Your assignment>
Please print the entries below exactly, from the line with "C5: 1uF (plus U2/VBAT, minus VDD) -> none" through the line with "X2: 20MHz (U2/X1, U2/X2)", including both of those lines and leaving out all others.

Entries supplied>
━━━━━━━━━━━━━━━━

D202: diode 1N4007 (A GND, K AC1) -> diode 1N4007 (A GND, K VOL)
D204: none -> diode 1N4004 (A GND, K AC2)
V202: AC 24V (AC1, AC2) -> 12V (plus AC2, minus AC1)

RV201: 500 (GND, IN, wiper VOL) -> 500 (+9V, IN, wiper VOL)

━━━━━━━━━━━━━━━━

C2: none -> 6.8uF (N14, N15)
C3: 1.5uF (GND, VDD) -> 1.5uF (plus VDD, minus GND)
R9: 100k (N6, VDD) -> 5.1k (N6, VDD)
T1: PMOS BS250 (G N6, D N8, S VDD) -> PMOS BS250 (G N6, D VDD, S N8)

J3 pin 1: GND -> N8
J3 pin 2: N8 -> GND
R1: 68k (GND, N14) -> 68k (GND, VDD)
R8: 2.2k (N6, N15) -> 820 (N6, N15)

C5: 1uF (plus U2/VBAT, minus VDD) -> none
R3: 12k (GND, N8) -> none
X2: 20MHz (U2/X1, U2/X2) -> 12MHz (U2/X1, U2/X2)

━━━━━━━━━━━━━━━━

Expected answer>
C5: 1uF (plus U2/VBAT, minus VDD) -> none
R3: 12k (GND, N8) -> none
X2: 20MHz (U2/X1, U2/X2) -> 12MHz (U2/X1, U2/X2)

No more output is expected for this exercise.